(Saved data entries)
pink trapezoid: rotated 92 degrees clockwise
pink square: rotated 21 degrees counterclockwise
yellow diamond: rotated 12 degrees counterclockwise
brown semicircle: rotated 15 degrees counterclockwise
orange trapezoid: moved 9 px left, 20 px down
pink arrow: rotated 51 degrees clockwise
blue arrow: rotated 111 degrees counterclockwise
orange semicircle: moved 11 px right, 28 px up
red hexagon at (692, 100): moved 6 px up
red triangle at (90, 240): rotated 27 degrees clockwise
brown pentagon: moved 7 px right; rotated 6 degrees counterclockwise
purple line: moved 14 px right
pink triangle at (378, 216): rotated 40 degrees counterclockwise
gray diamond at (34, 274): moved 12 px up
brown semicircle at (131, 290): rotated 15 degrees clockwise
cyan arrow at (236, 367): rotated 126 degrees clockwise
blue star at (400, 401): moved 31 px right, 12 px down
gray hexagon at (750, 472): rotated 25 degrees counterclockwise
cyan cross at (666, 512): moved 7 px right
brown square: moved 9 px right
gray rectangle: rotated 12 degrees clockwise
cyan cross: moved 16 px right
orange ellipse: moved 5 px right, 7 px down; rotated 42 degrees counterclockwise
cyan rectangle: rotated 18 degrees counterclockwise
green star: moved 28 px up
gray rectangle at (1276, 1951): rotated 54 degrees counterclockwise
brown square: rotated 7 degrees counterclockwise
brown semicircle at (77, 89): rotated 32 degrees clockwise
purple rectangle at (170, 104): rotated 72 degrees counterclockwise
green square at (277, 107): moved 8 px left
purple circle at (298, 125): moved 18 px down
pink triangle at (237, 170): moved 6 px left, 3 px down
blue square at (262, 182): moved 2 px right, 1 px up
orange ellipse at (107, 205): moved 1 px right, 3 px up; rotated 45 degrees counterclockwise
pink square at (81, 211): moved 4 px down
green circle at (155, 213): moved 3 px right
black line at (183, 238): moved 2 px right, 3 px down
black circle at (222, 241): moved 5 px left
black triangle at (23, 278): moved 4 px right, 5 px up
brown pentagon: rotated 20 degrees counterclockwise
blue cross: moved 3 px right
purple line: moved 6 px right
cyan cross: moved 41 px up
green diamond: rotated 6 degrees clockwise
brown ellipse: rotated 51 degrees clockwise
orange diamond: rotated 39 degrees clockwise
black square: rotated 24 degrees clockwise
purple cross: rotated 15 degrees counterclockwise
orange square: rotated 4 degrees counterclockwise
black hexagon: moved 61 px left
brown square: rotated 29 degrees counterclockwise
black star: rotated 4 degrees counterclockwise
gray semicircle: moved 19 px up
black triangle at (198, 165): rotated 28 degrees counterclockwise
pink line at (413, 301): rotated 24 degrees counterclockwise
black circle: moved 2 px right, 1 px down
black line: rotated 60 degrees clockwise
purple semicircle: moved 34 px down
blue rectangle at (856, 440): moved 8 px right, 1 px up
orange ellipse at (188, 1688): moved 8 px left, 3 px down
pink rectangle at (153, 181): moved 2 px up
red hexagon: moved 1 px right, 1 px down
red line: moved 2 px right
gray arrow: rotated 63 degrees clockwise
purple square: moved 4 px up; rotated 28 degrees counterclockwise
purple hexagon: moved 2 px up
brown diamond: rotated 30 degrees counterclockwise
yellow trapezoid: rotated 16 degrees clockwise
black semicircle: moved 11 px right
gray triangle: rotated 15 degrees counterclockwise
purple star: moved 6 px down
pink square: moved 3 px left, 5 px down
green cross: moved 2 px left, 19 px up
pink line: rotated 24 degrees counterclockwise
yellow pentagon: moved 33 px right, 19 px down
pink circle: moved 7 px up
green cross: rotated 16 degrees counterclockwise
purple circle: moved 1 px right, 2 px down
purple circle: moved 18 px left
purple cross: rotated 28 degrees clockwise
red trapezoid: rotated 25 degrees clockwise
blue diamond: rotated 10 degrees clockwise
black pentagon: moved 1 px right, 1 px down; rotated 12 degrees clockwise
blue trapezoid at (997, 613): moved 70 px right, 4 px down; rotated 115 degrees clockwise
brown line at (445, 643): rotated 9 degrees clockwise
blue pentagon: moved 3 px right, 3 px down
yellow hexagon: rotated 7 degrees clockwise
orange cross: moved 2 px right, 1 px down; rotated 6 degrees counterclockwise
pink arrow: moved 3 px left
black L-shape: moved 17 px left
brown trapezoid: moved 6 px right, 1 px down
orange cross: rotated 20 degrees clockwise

• GIVEN EXERCISE
Reproduce every record above, one per line, with the same wording, numbers, and punctuation.

• RESPONSE TO THIS EXERCISE
pink trapezoid: rotated 92 degrees clockwise
pink square: rotated 21 degrees counterclockwise
yellow diamond: rotated 12 degrees counterclockwise
brown semicircle: rotated 15 degrees counterclockwise
orange trapezoid: moved 9 px left, 20 px down
pink arrow: rotated 51 degrees clockwise
blue arrow: rotated 111 degrees counterclockwise
orange semicircle: moved 11 px right, 28 px up
red hexagon at (692, 100): moved 6 px up
red triangle at (90, 240): rotated 27 degrees clockwise
brown pentagon: moved 7 px right; rotated 6 degrees counterclockwise
purple line: moved 14 px right
pink triangle at (378, 216): rotated 40 degrees counterclockwise
gray diamond at (34, 274): moved 12 px up
brown semicircle at (131, 290): rotated 15 degrees clockwise
cyan arrow at (236, 367): rotated 126 degrees clockwise
blue star at (400, 401): moved 31 px right, 12 px down
gray hexagon at (750, 472): rotated 25 degrees counterclockwise
cyan cross at (666, 512): moved 7 px right
brown square: moved 9 px right
gray rectangle: rotated 12 degrees clockwise
cyan cross: moved 16 px right
orange ellipse: moved 5 px right, 7 px down; rotated 42 degrees counterclockwise
cyan rectangle: rotated 18 degrees counterclockwise
green star: moved 28 px up
gray rectangle at (1276, 1951): rotated 54 degrees counterclockwise
brown square: rotated 7 degrees counterclockwise
brown semicircle at (77, 89): rotated 32 degrees clockwise
purple rectangle at (170, 104): rotated 72 degrees counterclockwise
green square at (277, 107): moved 8 px left
purple circle at (298, 125): moved 18 px down
pink triangle at (237, 170): moved 6 px left, 3 px down
blue square at (262, 182): moved 2 px right, 1 px up
orange ellipse at (107, 205): moved 1 px right, 3 px up; rotated 45 degrees counterclockwise
pink square at (81, 211): moved 4 px down
green circle at (155, 213): moved 3 px right
black line at (183, 238): moved 2 px right, 3 px down
black circle at (222, 241): moved 5 px left
black triangle at (23, 278): moved 4 px right, 5 px up
brown pentagon: rotated 20 degrees counterclockwise
blue cross: moved 3 px right
purple line: moved 6 px right
cyan cross: moved 41 px up
green diamond: rotated 6 degrees clockwise
brown ellipse: rotated 51 degrees clockwise
orange diamond: rotated 39 degrees clockwise
black square: rotated 24 degrees clockwise
purple cross: rotated 15 degrees counterclockwise
orange square: rotated 4 degrees counterclockwise
black hexagon: moved 61 px left
brown square: rotated 29 degrees counterclockwise
black star: rotated 4 degrees counterclockwise
gray semicircle: moved 19 px up
black triangle at (198, 165): rotated 28 degrees counterclockwise
pink line at (413, 301): rotated 24 degrees counterclockwise
black circle: moved 2 px right, 1 px down
black line: rotated 60 degrees clockwise
purple semicircle: moved 34 px down
blue rectangle at (856, 440): moved 8 px right, 1 px up
orange ellipse at (188, 1688): moved 8 px left, 3 px down
pink rectangle at (153, 181): moved 2 px up
red hexagon: moved 1 px right, 1 px down
red line: moved 2 px right
gray arrow: rotated 63 degrees clockwise
purple square: moved 4 px up; rotated 28 degrees counterclockwise
purple hexagon: moved 2 px up
brown diamond: rotated 30 degrees counterclockwise
yellow trapezoid: rotated 16 degrees clockwise
black semicircle: moved 11 px right
gray triangle: rotated 15 degrees counterclockwise
purple star: moved 6 px down
pink square: moved 3 px left, 5 px down
green cross: moved 2 px left, 19 px up
pink line: rotated 24 degrees counterclockwise
yellow pentagon: moved 33 px right, 19 px down
pink circle: moved 7 px up
green cross: rotated 16 degrees counterclockwise
purple circle: moved 1 px right, 2 px down
purple circle: moved 18 px left
purple cross: rotated 28 degrees clockwise
red trapezoid: rotated 25 degrees clockwise
blue diamond: rotated 10 degrees clockwise
black pentagon: moved 1 px right, 1 px down; rotated 12 degrees clockwise
blue trapezoid at (997, 613): moved 70 px right, 4 px down; rotated 115 degrees clockwise
brown line at (445, 643): rotated 9 degrees clockwise
blue pentagon: moved 3 px right, 3 px down
yellow hexagon: rotated 7 degrees clockwise
orange cross: moved 2 px right, 1 px down; rotated 6 degrees counterclockwise
pink arrow: moved 3 px left
black L-shape: moved 17 px left
brown trapezoid: moved 6 px right, 1 px down
orange cross: rotated 20 degrees clockwise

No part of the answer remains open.